# Excerpted data

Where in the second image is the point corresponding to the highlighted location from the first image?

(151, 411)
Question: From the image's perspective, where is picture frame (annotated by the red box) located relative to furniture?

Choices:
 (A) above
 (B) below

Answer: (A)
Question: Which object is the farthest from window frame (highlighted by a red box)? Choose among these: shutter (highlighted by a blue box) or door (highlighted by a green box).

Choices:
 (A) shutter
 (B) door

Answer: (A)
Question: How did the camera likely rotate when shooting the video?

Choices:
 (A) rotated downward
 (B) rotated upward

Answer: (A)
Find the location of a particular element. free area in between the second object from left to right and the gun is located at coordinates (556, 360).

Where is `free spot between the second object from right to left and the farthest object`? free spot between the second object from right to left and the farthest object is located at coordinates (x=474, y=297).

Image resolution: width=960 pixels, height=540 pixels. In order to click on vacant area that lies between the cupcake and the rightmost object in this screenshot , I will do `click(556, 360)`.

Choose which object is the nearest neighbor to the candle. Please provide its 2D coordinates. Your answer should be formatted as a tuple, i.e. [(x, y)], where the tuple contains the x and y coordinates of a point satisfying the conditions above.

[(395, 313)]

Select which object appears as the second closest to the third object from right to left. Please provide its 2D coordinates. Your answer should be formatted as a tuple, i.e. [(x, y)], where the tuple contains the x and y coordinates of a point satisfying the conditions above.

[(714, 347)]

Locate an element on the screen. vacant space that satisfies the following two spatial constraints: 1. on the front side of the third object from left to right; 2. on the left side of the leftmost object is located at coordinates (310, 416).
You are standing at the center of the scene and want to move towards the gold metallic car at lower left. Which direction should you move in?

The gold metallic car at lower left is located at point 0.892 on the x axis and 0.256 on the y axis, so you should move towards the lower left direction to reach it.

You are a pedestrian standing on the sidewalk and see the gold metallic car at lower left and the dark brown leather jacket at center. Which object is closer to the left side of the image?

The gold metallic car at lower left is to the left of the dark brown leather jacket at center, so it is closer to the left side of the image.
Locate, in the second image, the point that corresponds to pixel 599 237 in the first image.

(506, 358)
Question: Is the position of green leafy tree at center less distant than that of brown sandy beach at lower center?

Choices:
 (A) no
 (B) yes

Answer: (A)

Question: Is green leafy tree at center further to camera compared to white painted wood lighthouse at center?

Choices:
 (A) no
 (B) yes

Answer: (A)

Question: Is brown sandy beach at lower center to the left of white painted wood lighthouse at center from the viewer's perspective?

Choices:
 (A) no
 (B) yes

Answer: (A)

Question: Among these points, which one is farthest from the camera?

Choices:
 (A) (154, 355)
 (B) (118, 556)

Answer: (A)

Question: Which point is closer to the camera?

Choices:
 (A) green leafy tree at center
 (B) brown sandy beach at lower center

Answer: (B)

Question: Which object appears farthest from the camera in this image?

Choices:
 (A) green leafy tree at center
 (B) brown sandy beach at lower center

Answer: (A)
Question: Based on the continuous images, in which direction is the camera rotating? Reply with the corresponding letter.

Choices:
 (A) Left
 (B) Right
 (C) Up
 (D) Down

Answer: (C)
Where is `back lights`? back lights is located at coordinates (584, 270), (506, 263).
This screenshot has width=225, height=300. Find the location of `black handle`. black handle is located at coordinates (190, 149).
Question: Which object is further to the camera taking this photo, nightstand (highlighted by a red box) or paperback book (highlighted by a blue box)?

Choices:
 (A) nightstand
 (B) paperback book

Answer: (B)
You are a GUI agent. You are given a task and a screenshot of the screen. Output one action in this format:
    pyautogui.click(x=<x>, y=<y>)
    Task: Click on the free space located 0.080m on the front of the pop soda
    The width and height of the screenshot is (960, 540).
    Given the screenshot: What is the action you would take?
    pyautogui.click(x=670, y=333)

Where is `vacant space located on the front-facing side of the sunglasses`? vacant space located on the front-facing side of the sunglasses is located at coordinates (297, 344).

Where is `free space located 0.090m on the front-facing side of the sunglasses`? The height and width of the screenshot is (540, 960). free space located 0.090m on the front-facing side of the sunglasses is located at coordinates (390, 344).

# Try it
From the records above, list every line that contains the word "corresponding", keeping the lines in their original order.

# Your response
Where in the second image is the point corresponding to the highlighted location from the first image?
Question: Based on the continuous images, in which direction is the camera rotating? Reply with the corresponding letter.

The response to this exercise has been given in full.